- **Work order**: Go through the records line by line from the top and repeat each one exactly, ending with the line that contains "R1: 160 (MB, VX) -> none".

- **Content revision data**:
[Start of Attachment]
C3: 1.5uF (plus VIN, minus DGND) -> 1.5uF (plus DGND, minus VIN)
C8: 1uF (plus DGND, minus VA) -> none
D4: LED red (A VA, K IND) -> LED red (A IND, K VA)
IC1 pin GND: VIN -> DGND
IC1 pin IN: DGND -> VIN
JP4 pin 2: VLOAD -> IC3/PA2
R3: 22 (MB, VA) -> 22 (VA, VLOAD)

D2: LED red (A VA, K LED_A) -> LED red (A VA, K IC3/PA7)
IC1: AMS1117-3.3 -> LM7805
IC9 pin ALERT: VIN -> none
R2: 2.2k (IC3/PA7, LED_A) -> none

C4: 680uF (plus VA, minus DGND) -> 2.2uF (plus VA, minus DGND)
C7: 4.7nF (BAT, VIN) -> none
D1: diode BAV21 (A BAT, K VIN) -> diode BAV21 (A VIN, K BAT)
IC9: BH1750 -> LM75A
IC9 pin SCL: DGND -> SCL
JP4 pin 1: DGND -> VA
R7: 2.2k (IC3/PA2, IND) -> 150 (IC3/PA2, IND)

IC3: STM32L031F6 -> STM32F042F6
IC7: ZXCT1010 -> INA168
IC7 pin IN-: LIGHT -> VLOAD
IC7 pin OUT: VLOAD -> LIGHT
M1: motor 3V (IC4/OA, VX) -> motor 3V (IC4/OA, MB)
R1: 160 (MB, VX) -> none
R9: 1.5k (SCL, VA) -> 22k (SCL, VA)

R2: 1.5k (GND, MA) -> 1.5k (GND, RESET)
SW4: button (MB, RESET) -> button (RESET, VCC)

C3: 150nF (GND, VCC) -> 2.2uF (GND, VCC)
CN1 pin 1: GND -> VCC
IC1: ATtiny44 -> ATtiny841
[End of Attachment]
- **Solution to this problem**:
C3: 1.5uF (plus VIN, minus DGND) -> 1.5uF (plus DGND, minus VIN)
C8: 1uF (plus DGND, minus VA) -> none
D4: LED red (A VA, K IND) -> LED red (A IND, K VA)
IC1 pin GND: VIN -> DGND
IC1 pin IN: DGND -> VIN
JP4 pin 2: VLOAD -> IC3/PA2
R3: 22 (MB, VA) -> 22 (VA, VLOAD)

D2: LED red (A VA, K LED_A) -> LED red (A VA, K IC3/PA7)
IC1: AMS1117-3.3 -> LM7805
IC9 pin ALERT: VIN -> none
R2: 2.2k (IC3/PA7, LED_A) -> none

C4: 680uF (plus VA, minus DGND) -> 2.2uF (plus VA, minus DGND)
C7: 4.7nF (BAT, VIN) -> none
D1: diode BAV21 (A BAT, K VIN) -> diode BAV21 (A VIN, K BAT)
IC9: BH1750 -> LM75A
IC9 pin SCL: DGND -> SCL
JP4 pin 1: DGND -> VA
R7: 2.2k (IC3/PA2, IND) -> 150 (IC3/PA2, IND)

IC3: STM32L031F6 -> STM32F042F6
IC7: ZXCT1010 -> INA168
IC7 pin IN-: LIGHT -> VLOAD
IC7 pin OUT: VLOAD -> LIGHT
M1: motor 3V (IC4/OA, VX) -> motor 3V (IC4/OA, MB)
R1: 160 (MB, VX) -> none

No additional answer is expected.